Before-and-after coordinate records
• • • • • • •

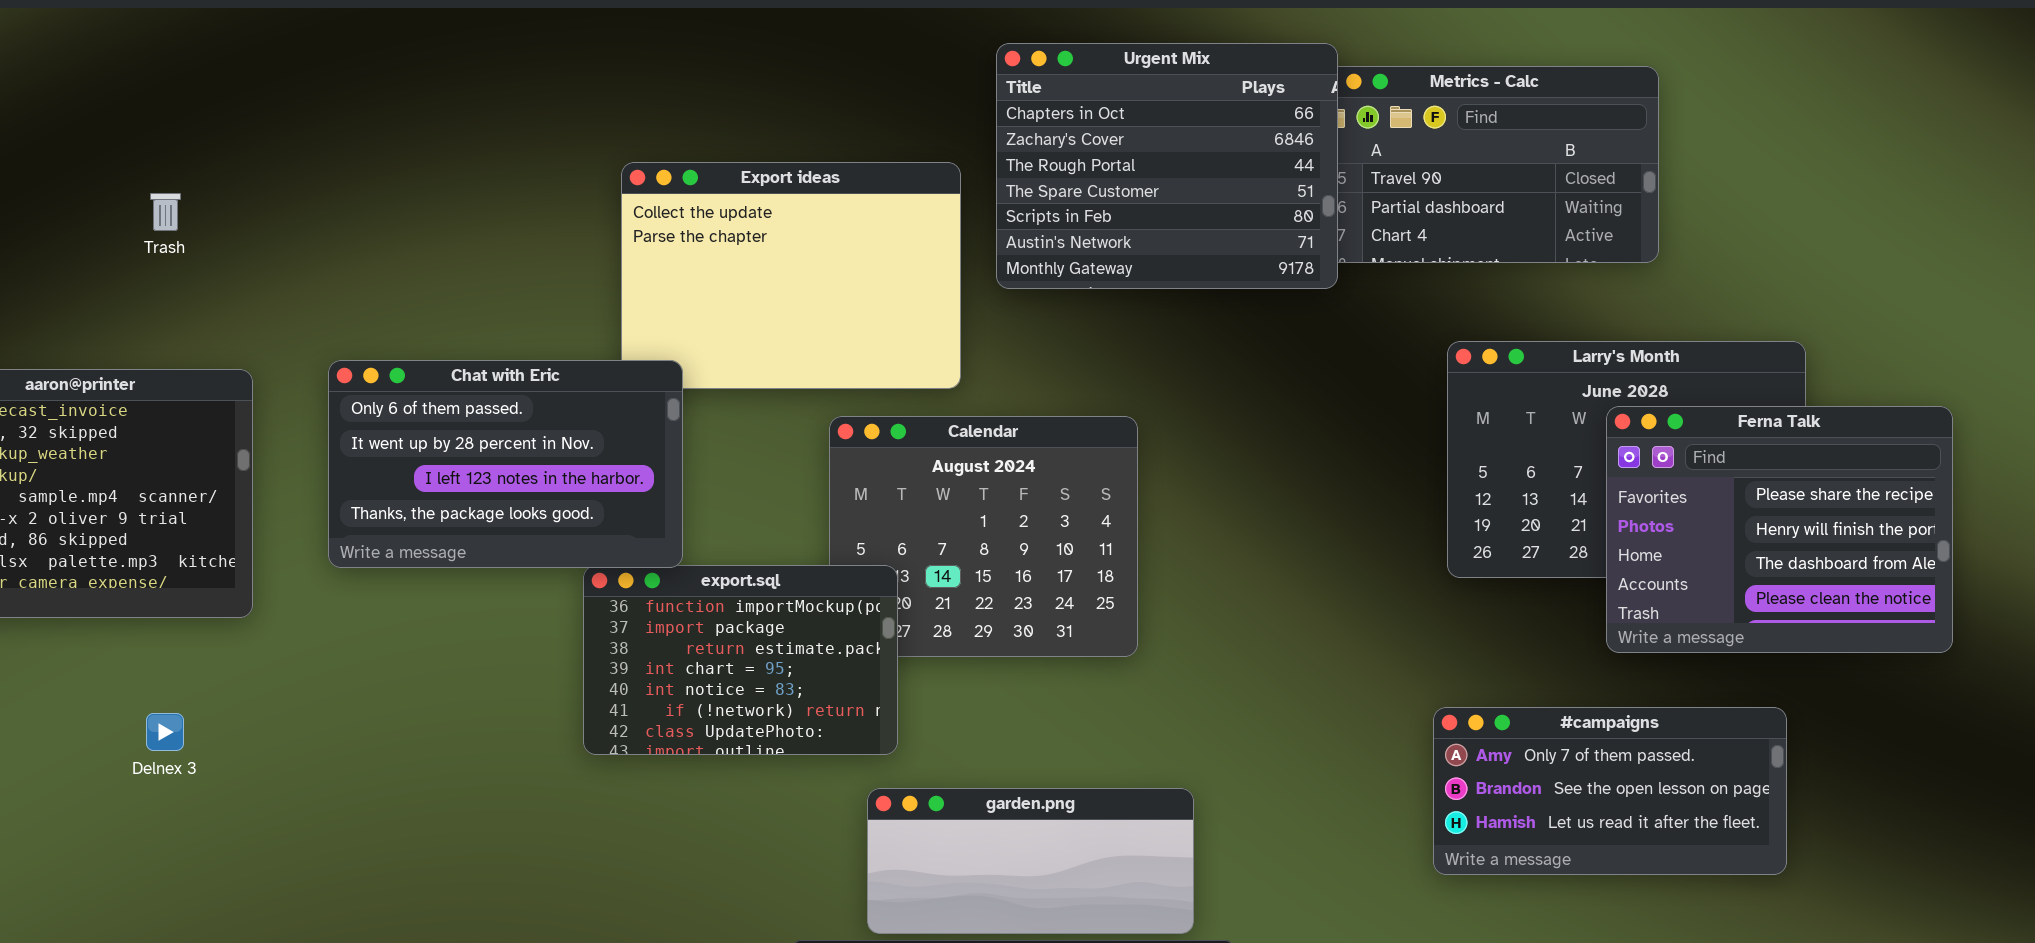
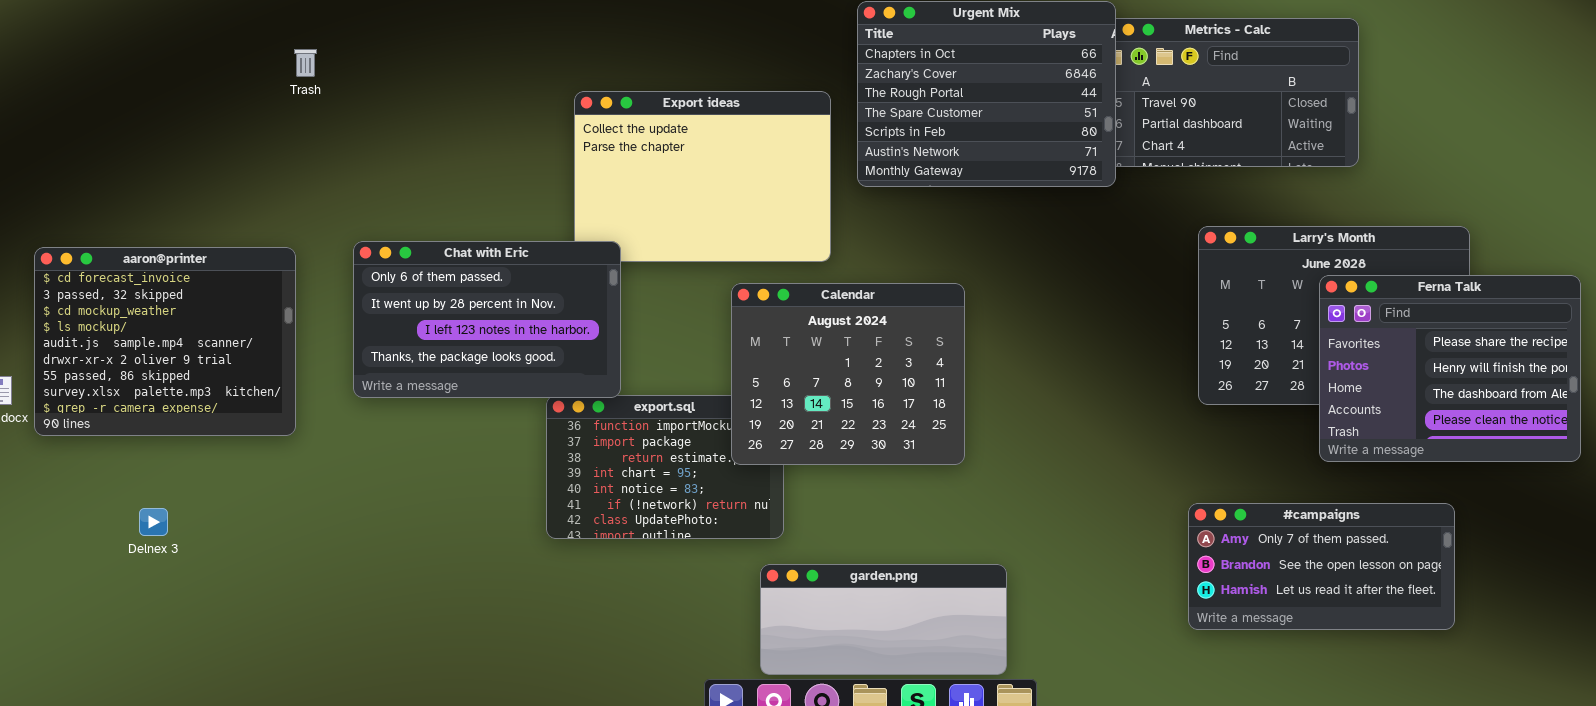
Trash: [150,193,181,231] -> [294,49,317,77], moved
Calendar: [829,416,1138,657] -> [731,283,965,465], raised
Delnex 3: [146,713,184,751] -> [139,508,168,536], moved

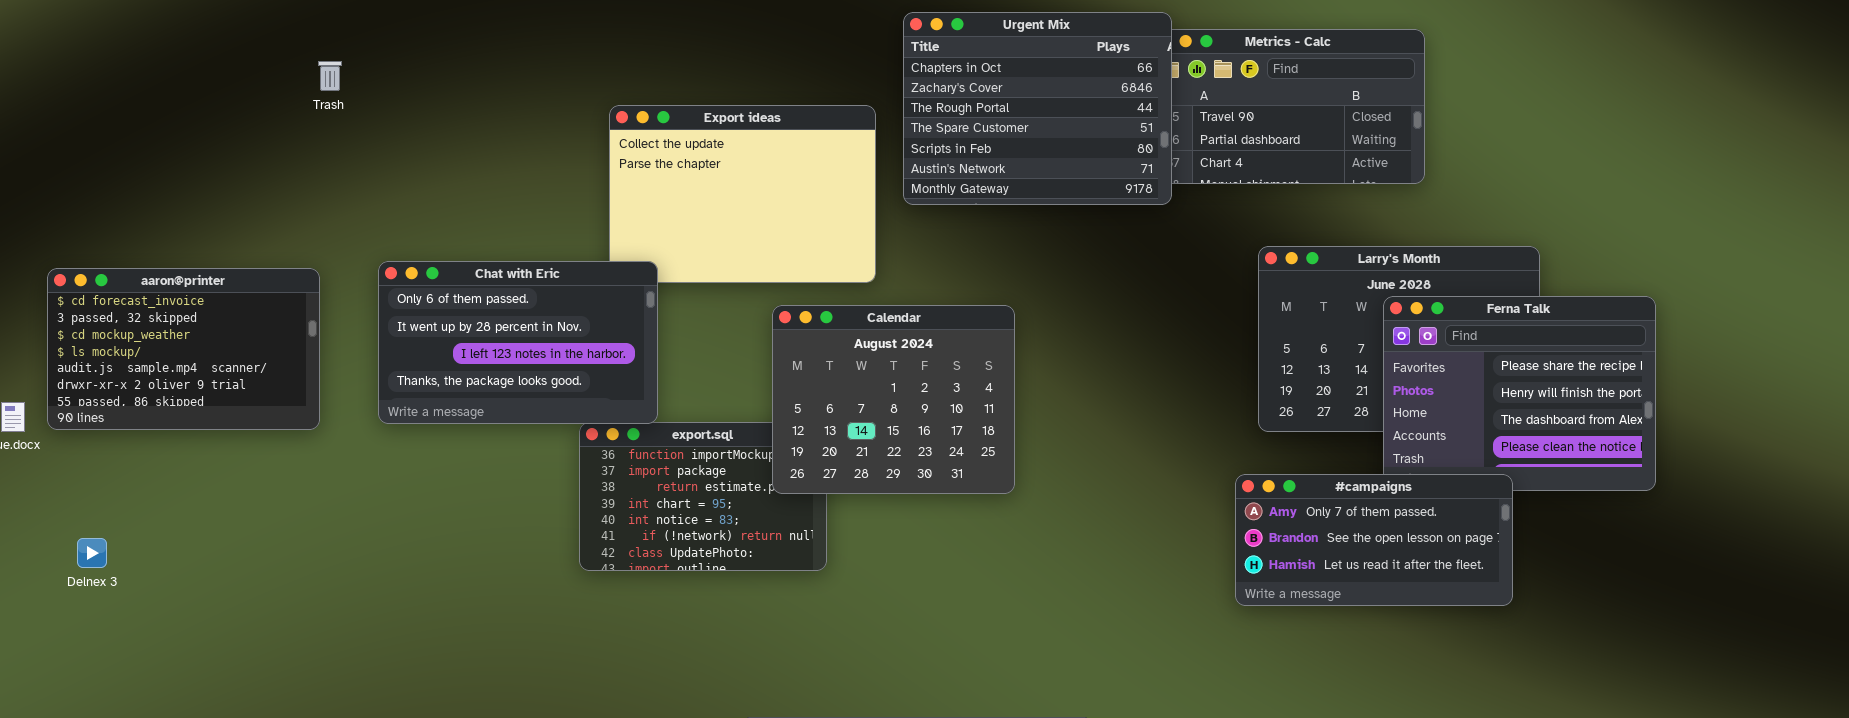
aaron@printer: [34,247,296,436] -> [47,268,320,430], resized
#campaigns: [1188,503,1455,630] -> [1235,474,1513,606], moved
Delnex 3: [139,508,168,536] -> [77,538,107,568], moved
garden.png: [760,564,1007,675] -> none, closed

• • • • • • •

## WHAT IS NEEDED:
Look above for the line with "Delnex 3: [139,508,168,536]", then copy it and each later line exactly, stopping at the last line of the records.

## ANSWER SECTION:
Delnex 3: [139,508,168,536] -> [77,538,107,568], moved
garden.png: [760,564,1007,675] -> none, closed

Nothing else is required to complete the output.